### RECORDS FOR PROCESSING
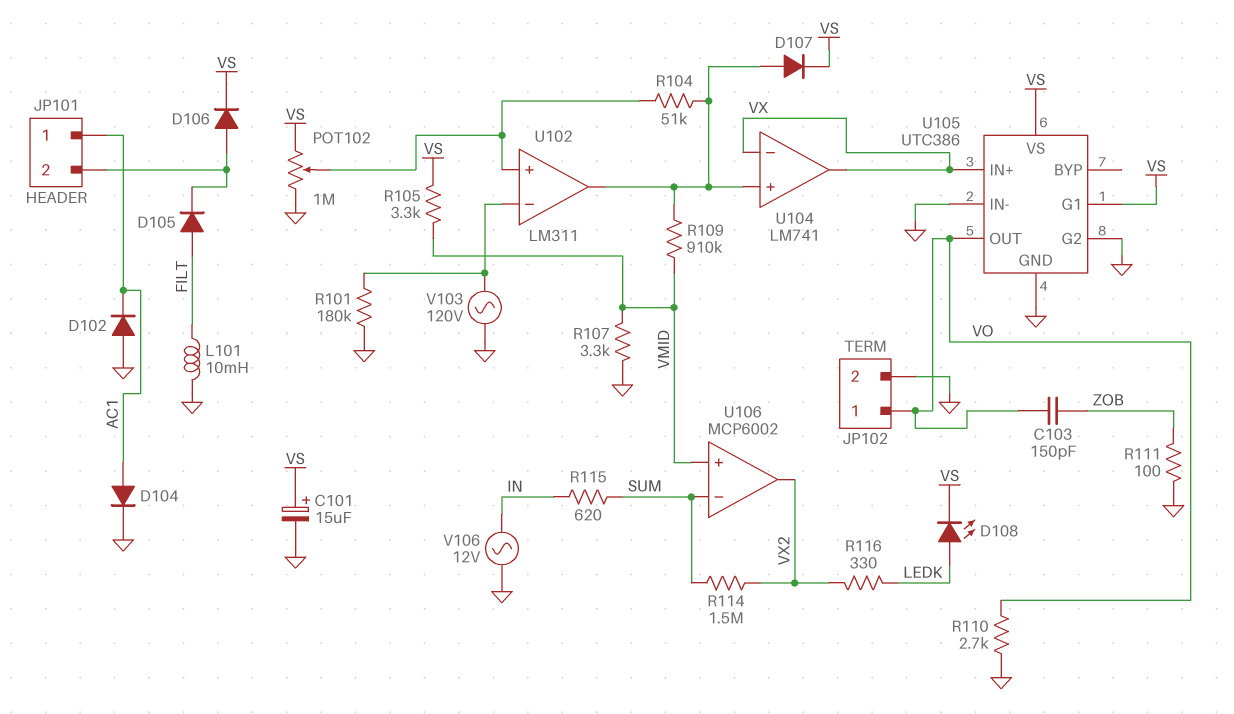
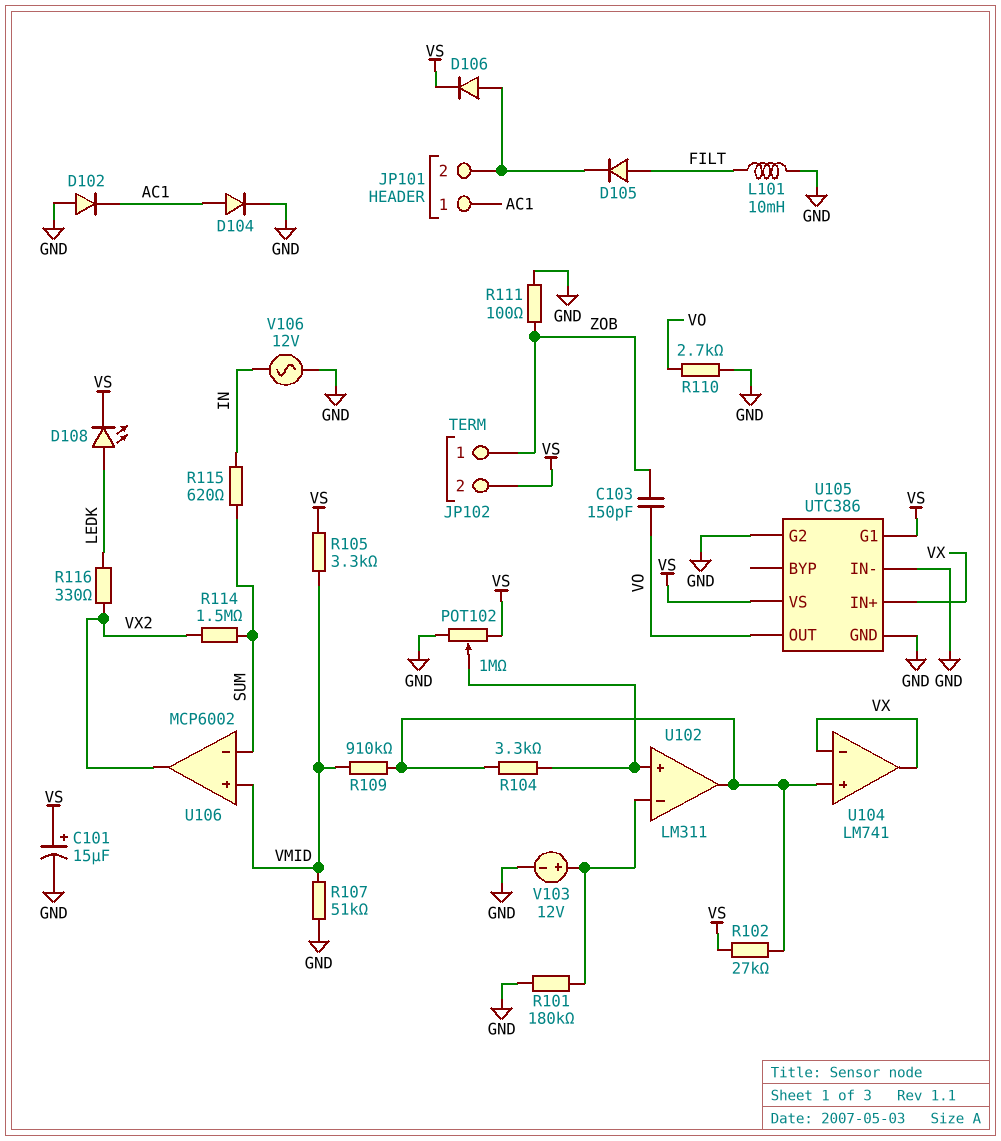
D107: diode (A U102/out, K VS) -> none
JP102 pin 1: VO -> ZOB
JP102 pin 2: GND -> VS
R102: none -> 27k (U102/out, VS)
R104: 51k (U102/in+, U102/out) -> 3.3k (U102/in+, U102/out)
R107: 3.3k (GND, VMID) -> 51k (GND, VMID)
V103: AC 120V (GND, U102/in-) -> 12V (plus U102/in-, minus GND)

--

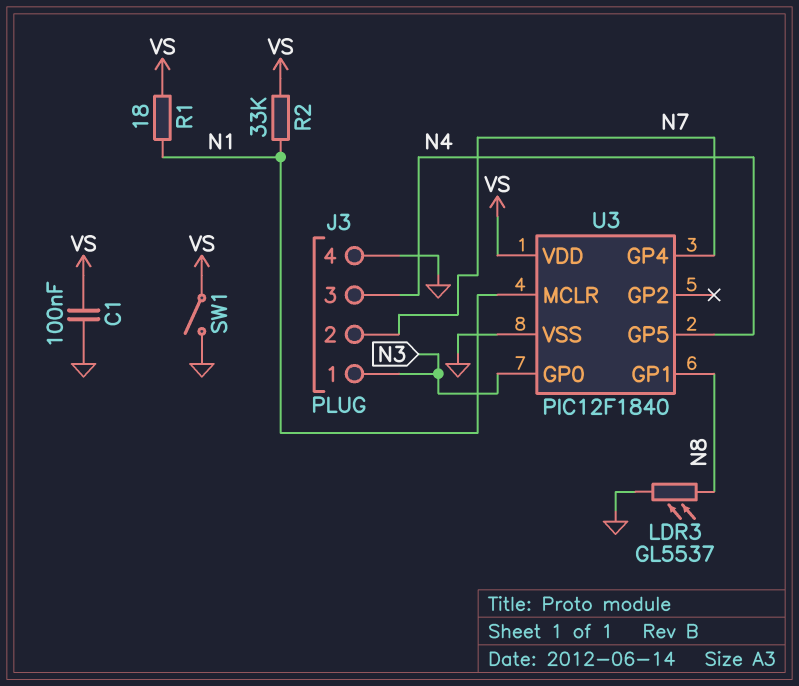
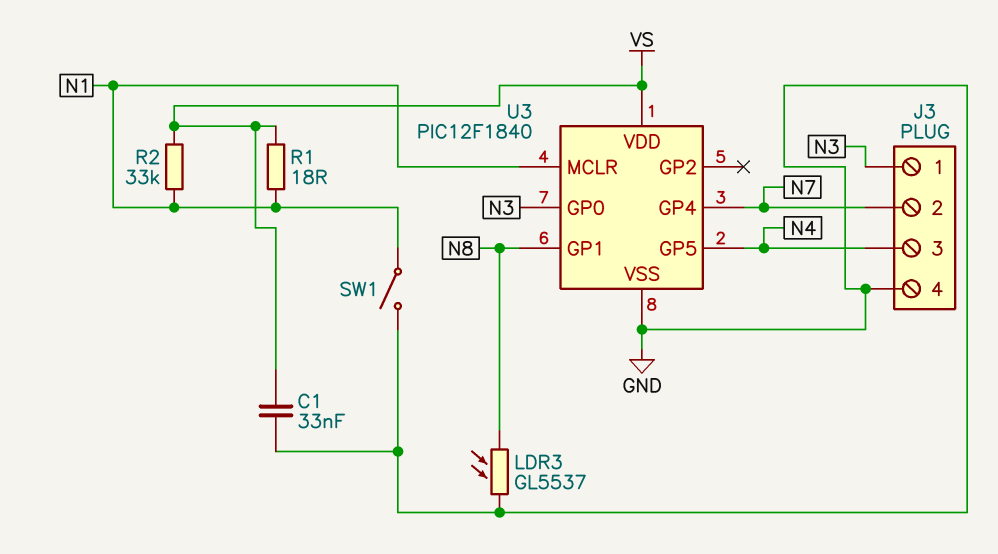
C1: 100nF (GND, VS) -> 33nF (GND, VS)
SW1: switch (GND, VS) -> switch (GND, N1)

--

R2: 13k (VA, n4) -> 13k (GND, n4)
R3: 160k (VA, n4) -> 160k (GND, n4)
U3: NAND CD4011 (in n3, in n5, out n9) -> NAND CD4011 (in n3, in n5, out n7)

### TASK INSTRUCTIONS
Output exactly one stretch of the listing: from the line containing "R3: 160k (VA, n4) -> 160k (GND, n4)" through the line containing "U3: NAND CD4011", both end lines included.

### SOLUTION FOR THIS EXERCISE
R3: 160k (VA, n4) -> 160k (GND, n4)
U3: NAND CD4011 (in n3, in n5, out n9) -> NAND CD4011 (in n3, in n5, out n7)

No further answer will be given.